**Work instruction**
The answer consists of the lines from the line holding "R17: none -> 100 (GND, N15)" through the last line of the entries, retyped exactly, and nothing else. No pictures belong in it.

**Listed records**
________________
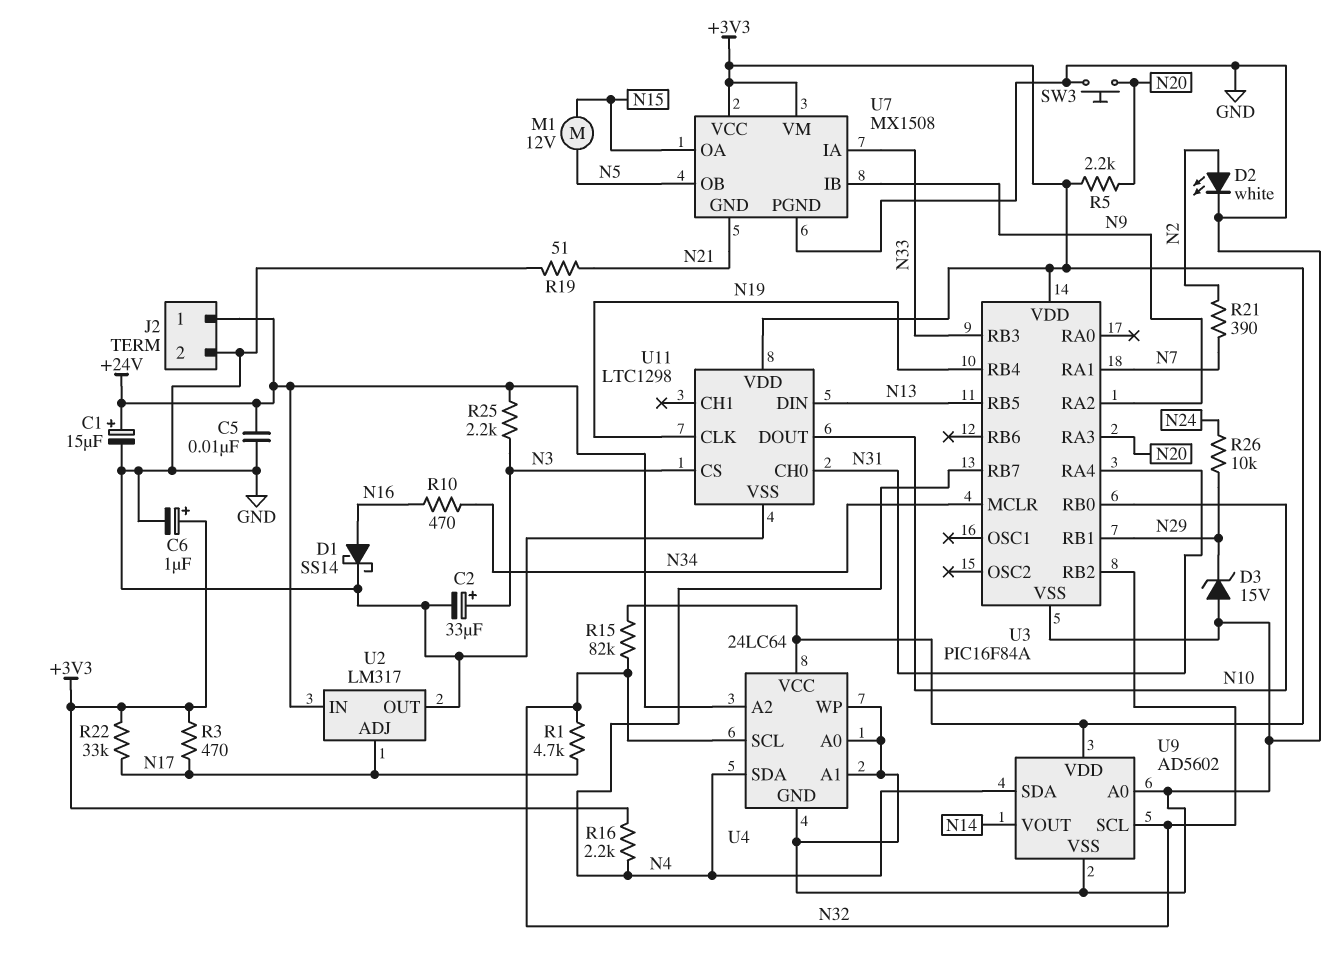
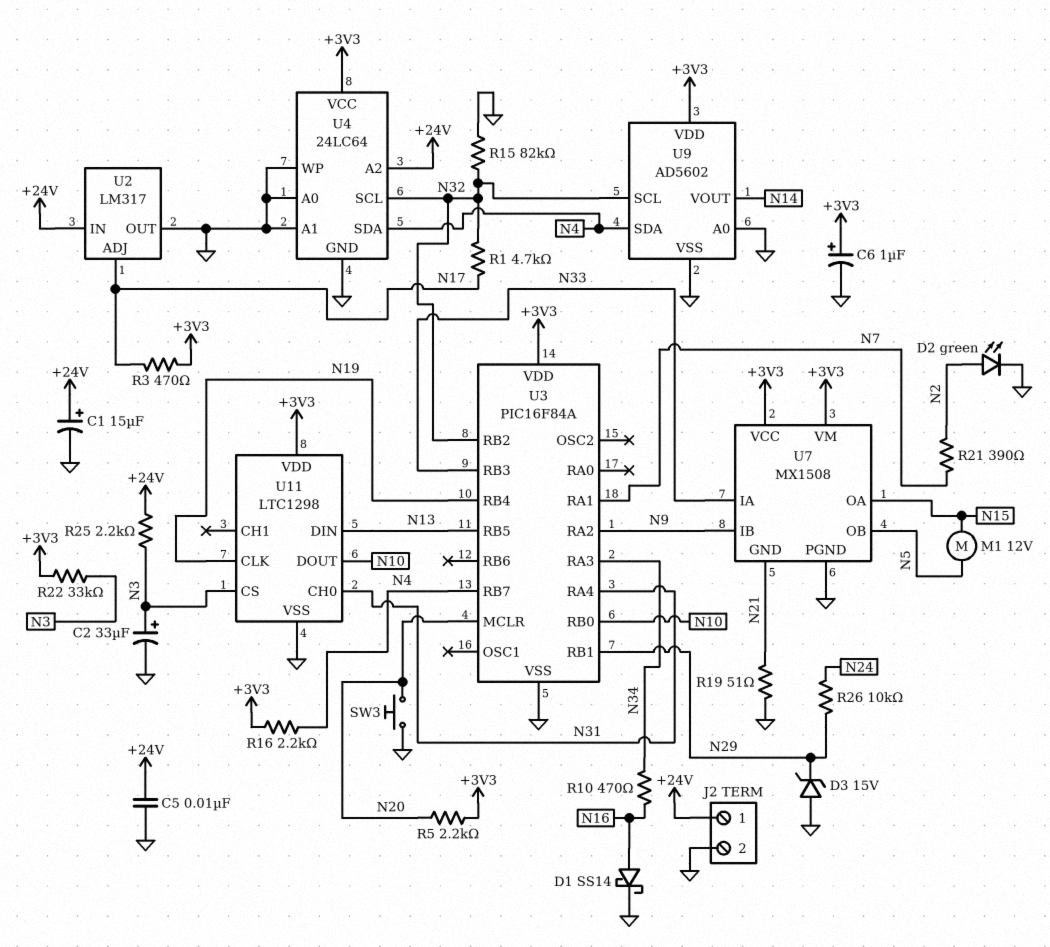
D2: LED white (A N2, K GND) -> LED green (A N2, K GND)
R15: 82k (+3V3, N32) -> 82k (GND, N32)
R22: 33k (+3V3, N17) -> 33k (+3V3, N3)
U3 pin MCLR: N34 -> N20
U3 pin RA3: N20 -> N34

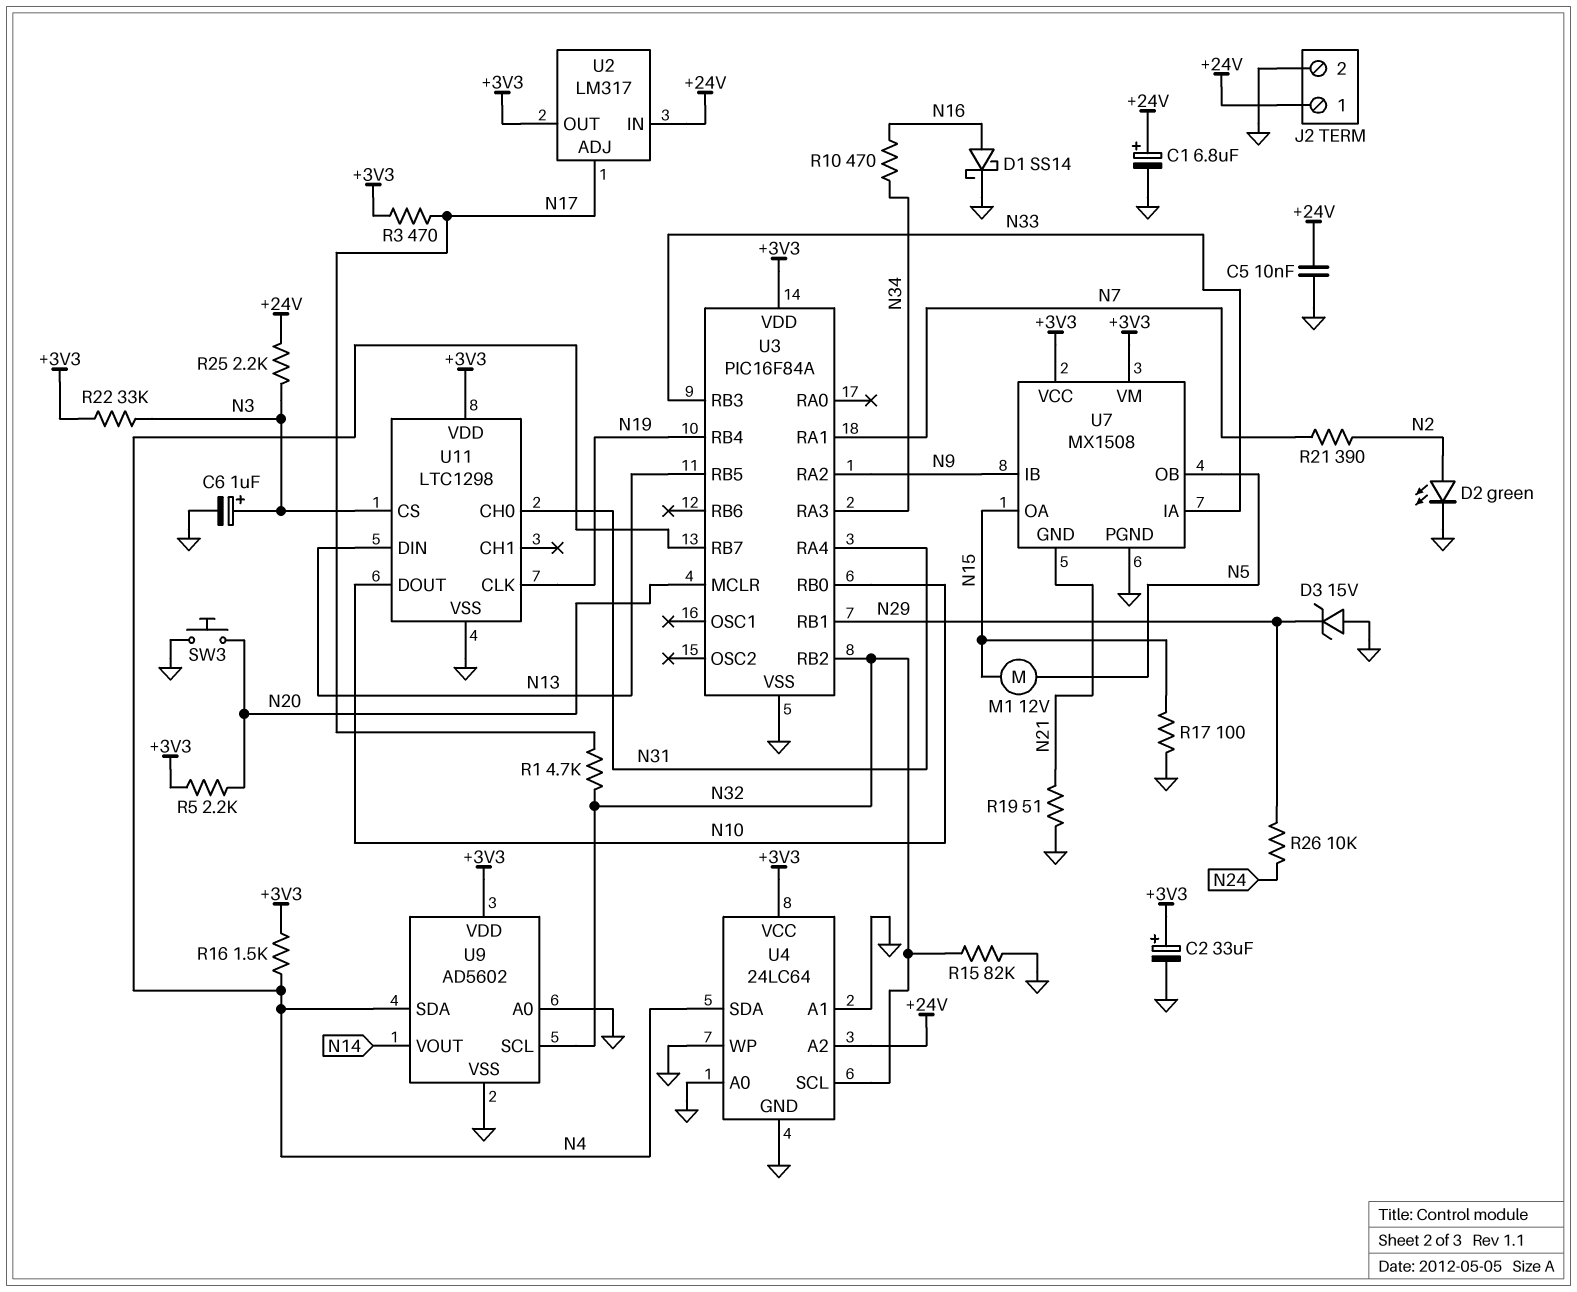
C1: 15uF (plus +24V, minus GND) -> 6.8uF (plus +24V, minus GND)
C2: 33uF (plus N3, minus GND) -> 33uF (plus +3V3, minus GND)
C6: 1uF (plus +3V3, minus GND) -> 1uF (plus N3, minus GND)
R16: 2.2k (+3V3, N4) -> 1.5k (+3V3, N4)
R17: none -> 100 (GND, N15)
U2 pin OUT: GND -> +3V3

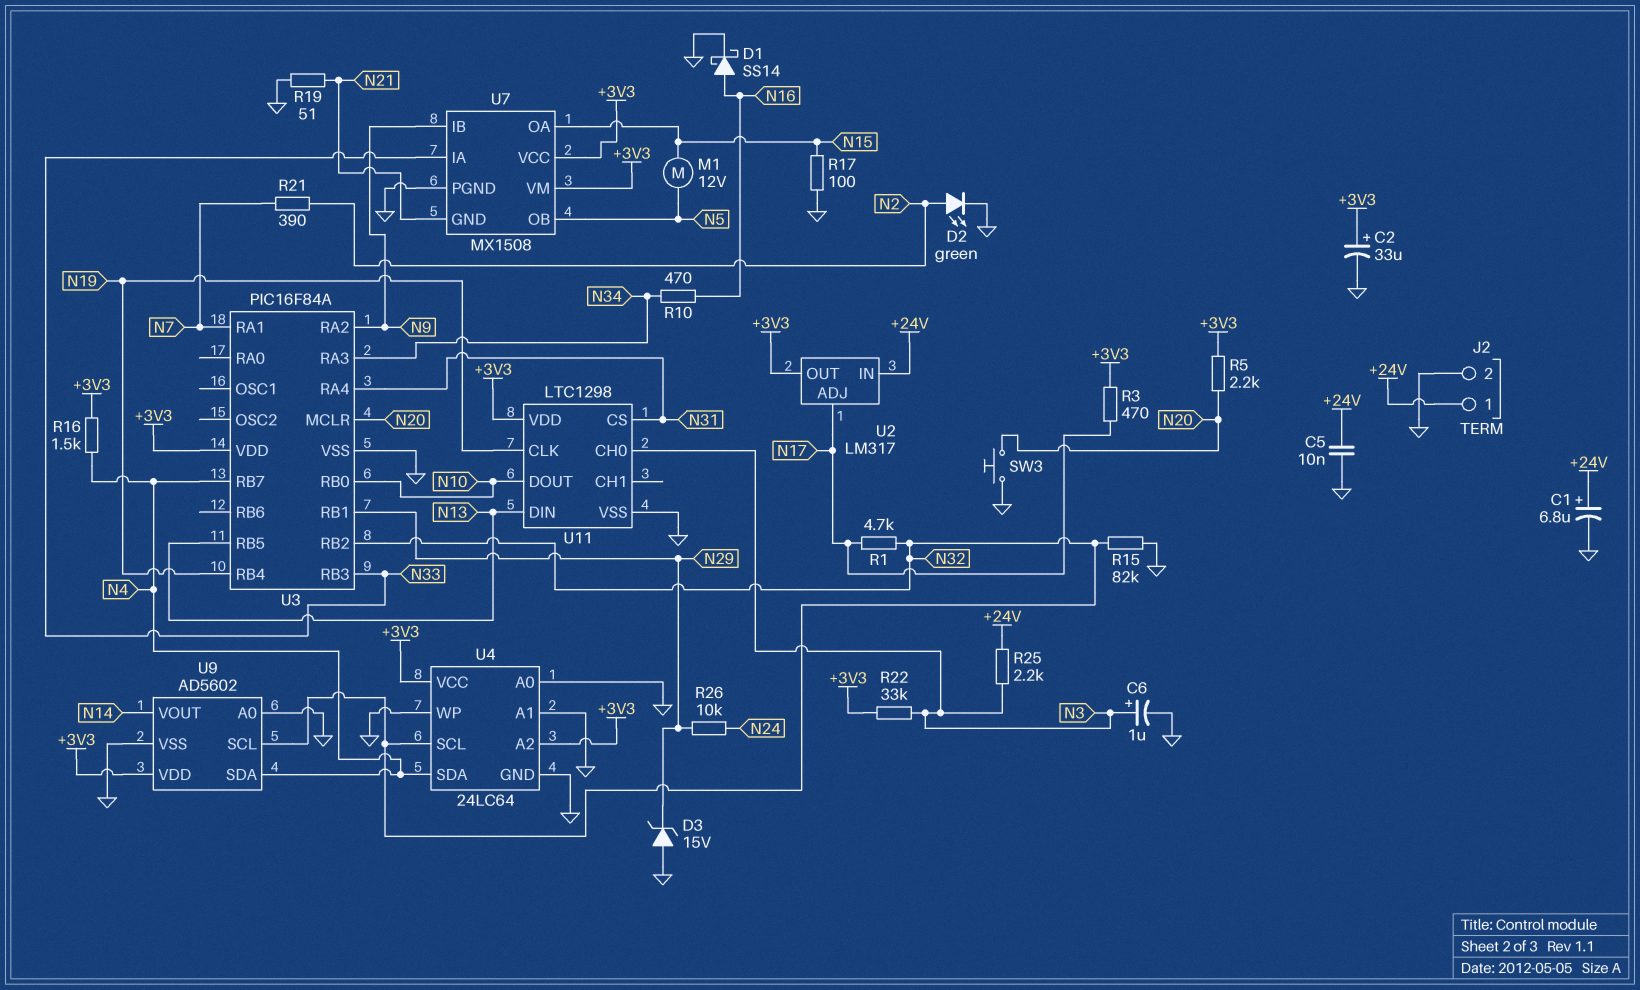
U4 pin A2: +24V -> +3V3
U11 pin CH0: N31 -> N3
U11 pin CS: N3 -> N31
________________
**Response to this exercise**
R17: none -> 100 (GND, N15)
U2 pin OUT: GND -> +3V3

U4 pin A2: +24V -> +3V3
U11 pin CH0: N31 -> N3
U11 pin CS: N3 -> N31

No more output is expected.